- Instructions for the task -
Read the data and repeat all of it exactly.

- Dataset -
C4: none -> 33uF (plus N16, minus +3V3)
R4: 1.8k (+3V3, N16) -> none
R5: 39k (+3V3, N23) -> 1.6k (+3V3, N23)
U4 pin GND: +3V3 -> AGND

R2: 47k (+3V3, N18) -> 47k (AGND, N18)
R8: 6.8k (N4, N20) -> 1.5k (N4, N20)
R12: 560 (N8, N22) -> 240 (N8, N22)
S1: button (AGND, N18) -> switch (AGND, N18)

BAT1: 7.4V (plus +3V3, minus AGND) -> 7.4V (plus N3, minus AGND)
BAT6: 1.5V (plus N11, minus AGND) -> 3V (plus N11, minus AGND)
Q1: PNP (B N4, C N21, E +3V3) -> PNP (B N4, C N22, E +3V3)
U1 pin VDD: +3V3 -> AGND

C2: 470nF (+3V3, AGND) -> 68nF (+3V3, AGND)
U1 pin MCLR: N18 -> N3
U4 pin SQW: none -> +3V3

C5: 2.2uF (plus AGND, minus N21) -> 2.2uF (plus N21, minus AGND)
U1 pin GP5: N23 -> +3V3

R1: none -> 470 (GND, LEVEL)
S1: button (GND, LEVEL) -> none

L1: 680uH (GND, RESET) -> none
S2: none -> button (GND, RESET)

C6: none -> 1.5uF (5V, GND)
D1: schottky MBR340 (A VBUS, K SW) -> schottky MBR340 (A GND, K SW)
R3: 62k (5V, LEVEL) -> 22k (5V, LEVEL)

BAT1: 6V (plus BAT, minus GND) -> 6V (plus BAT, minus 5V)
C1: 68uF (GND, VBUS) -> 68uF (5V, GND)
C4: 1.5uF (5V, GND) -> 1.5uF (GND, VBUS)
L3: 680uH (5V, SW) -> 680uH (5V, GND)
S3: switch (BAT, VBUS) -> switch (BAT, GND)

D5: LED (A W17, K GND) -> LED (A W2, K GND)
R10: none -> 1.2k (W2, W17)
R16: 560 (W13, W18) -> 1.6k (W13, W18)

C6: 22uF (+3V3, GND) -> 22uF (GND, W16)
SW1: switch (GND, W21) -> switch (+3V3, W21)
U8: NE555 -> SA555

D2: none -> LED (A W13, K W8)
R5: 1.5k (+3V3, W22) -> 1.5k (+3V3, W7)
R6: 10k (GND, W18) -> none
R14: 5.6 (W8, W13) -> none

- Solved exercise -
C4: none -> 33uF (plus N16, minus +3V3)
R4: 1.8k (+3V3, N16) -> none
R5: 39k (+3V3, N23) -> 1.6k (+3V3, N23)
U4 pin GND: +3V3 -> AGND

R2: 47k (+3V3, N18) -> 47k (AGND, N18)
R8: 6.8k (N4, N20) -> 1.5k (N4, N20)
R12: 560 (N8, N22) -> 240 (N8, N22)
S1: button (AGND, N18) -> switch (AGND, N18)

BAT1: 7.4V (plus +3V3, minus AGND) -> 7.4V (plus N3, minus AGND)
BAT6: 1.5V (plus N11, minus AGND) -> 3V (plus N11, minus AGND)
Q1: PNP (B N4, C N21, E +3V3) -> PNP (B N4, C N22, E +3V3)
U1 pin VDD: +3V3 -> AGND

C2: 470nF (+3V3, AGND) -> 68nF (+3V3, AGND)
U1 pin MCLR: N18 -> N3
U4 pin SQW: none -> +3V3

C5: 2.2uF (plus AGND, minus N21) -> 2.2uF (plus N21, minus AGND)
U1 pin GP5: N23 -> +3V3

R1: none -> 470 (GND, LEVEL)
S1: button (GND, LEVEL) -> none

L1: 680uH (GND, RESET) -> none
S2: none -> button (GND, RESET)

C6: none -> 1.5uF (5V, GND)
D1: schottky MBR340 (A VBUS, K SW) -> schottky MBR340 (A GND, K SW)
R3: 62k (5V, LEVEL) -> 22k (5V, LEVEL)

BAT1: 6V (plus BAT, minus GND) -> 6V (plus BAT, minus 5V)
C1: 68uF (GND, VBUS) -> 68uF (5V, GND)
C4: 1.5uF (5V, GND) -> 1.5uF (GND, VBUS)
L3: 680uH (5V, SW) -> 680uH (5V, GND)
S3: switch (BAT, VBUS) -> switch (BAT, GND)

D5: LED (A W17, K GND) -> LED (A W2, K GND)
R10: none -> 1.2k (W2, W17)
R16: 560 (W13, W18) -> 1.6k (W13, W18)

C6: 22uF (+3V3, GND) -> 22uF (GND, W16)
SW1: switch (GND, W21) -> switch (+3V3, W21)
U8: NE555 -> SA555

D2: none -> LED (A W13, K W8)
R5: 1.5k (+3V3, W22) -> 1.5k (+3V3, W7)
R6: 10k (GND, W18) -> none
R14: 5.6 (W8, W13) -> none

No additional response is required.